▶ [What the task asks] From the line with "camera: 150 degrees left, 15 degrees down" through the line with "(301, 252) = (612, 337): brown", repeat the entries verbatim, both end lines included, and add nothing.

(Given records Opens)

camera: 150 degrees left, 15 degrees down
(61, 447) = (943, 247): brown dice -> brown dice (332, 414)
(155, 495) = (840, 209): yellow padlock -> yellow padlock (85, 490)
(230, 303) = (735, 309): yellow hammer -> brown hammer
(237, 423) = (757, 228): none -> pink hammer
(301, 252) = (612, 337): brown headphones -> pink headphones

(Given records Closes)
(Given records Opens)

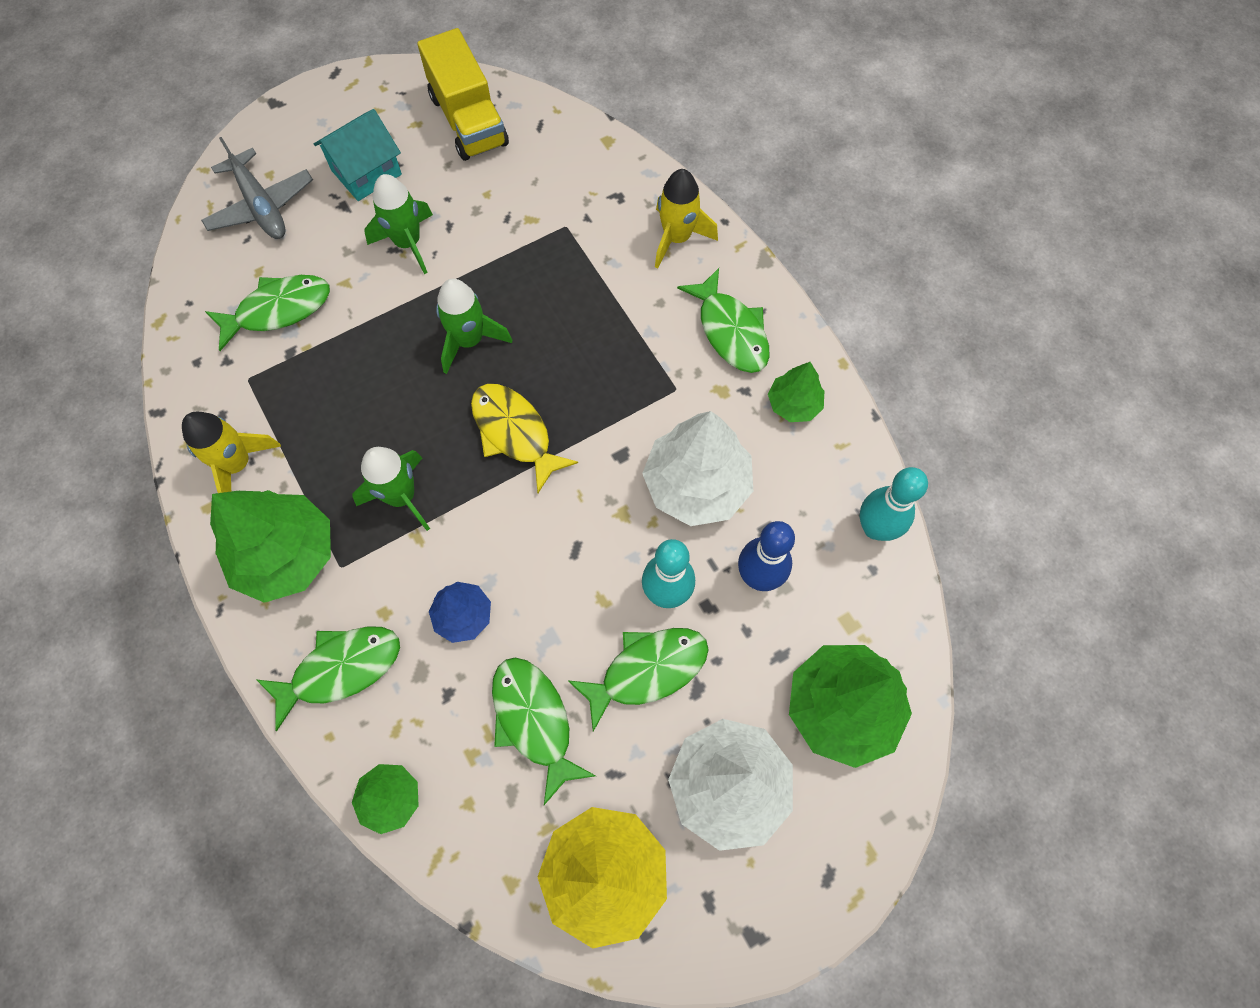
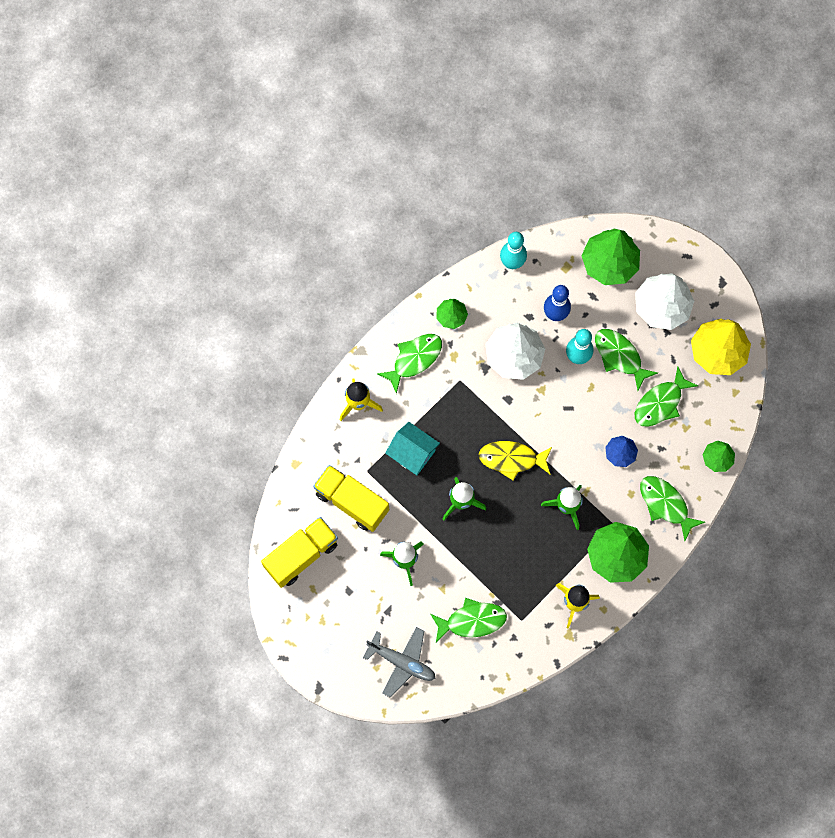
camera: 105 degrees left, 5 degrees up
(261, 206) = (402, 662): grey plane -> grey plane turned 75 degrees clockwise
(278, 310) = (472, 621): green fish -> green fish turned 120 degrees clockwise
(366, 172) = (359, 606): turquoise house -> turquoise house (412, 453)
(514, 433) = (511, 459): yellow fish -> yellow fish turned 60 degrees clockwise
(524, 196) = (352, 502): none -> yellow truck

(Given records Closes)

▶ [Answer to this task]
camera: 150 degrees left, 15 degrees down
(61, 447) = (943, 247): brown dice -> brown dice (332, 414)
(155, 495) = (840, 209): yellow padlock -> yellow padlock (85, 490)
(230, 303) = (735, 309): yellow hammer -> brown hammer
(237, 423) = (757, 228): none -> pink hammer
(301, 252) = (612, 337): brown headphones -> pink headphones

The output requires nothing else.